(PROBLEM STATEMENT): What is needed is a copy of each line in the listing that contains "purple".

(GIVEN RECORDS):
☆ ☆ ☆ ☆ ☆ ☆ ☆
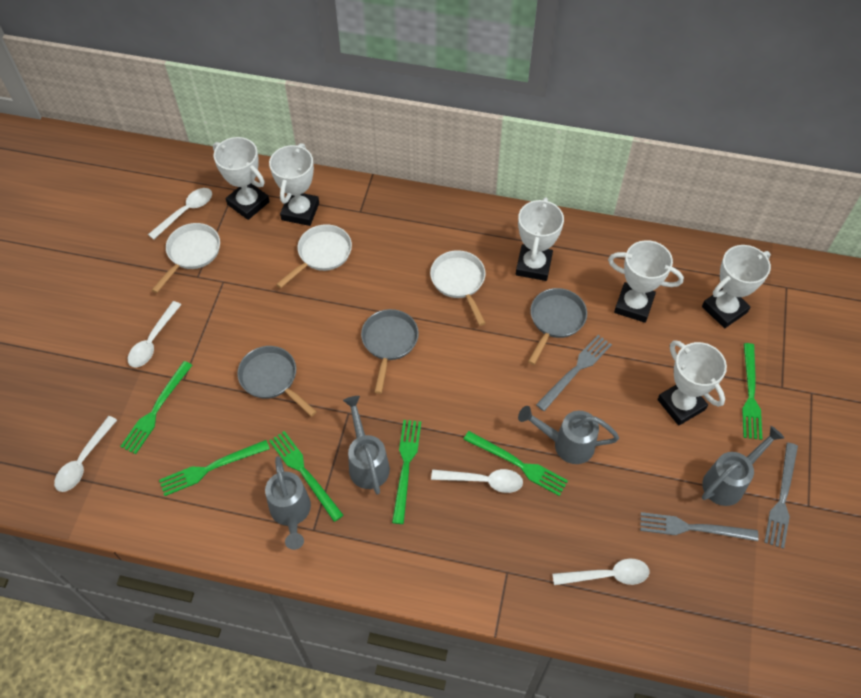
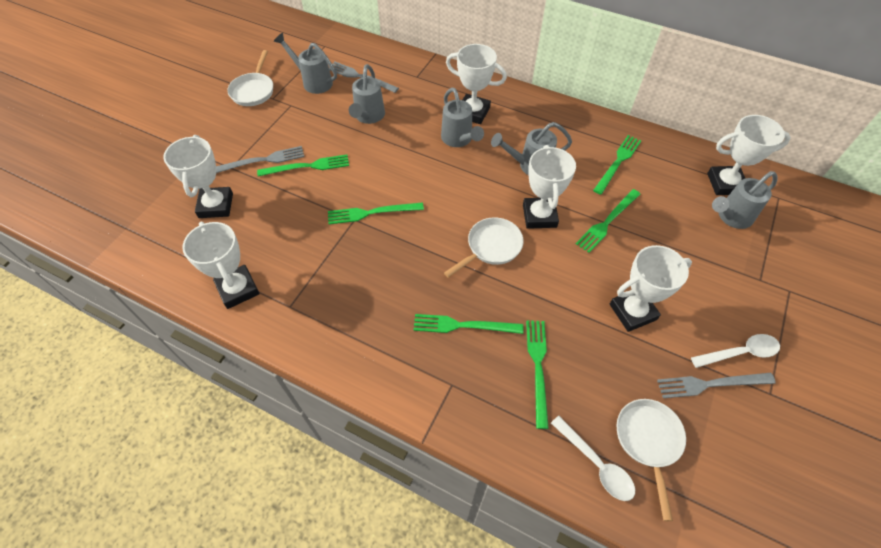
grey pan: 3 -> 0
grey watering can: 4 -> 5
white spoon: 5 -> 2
☆ ☆ ☆ ☆ ☆ ☆ ☆
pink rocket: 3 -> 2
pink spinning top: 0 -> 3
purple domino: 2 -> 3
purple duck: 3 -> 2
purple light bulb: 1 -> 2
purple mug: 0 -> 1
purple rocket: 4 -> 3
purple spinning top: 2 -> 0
☆ ☆ ☆ ☆ ☆ ☆ ☆
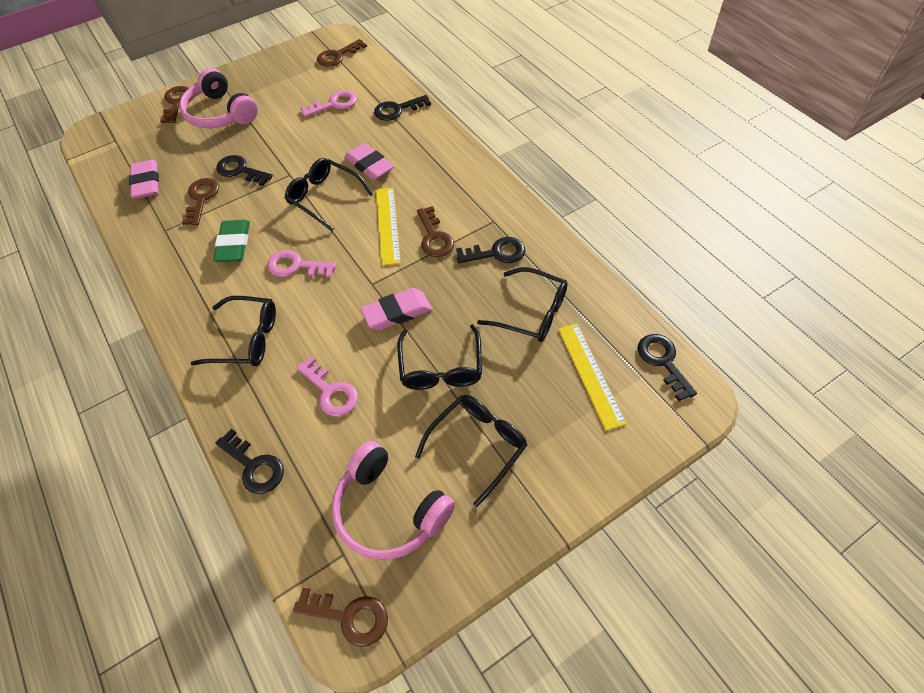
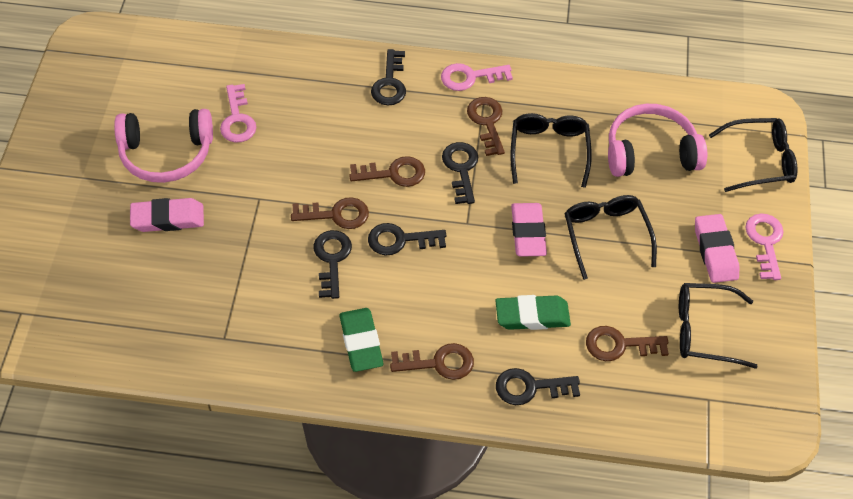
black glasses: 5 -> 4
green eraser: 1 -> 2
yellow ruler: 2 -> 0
☆ ☆ ☆ ☆ ☆ ☆ ☆
(ANSWER AREA):
purple domino: 2 -> 3
purple duck: 3 -> 2
purple light bulb: 1 -> 2
purple mug: 0 -> 1
purple rocket: 4 -> 3
purple spinning top: 2 -> 0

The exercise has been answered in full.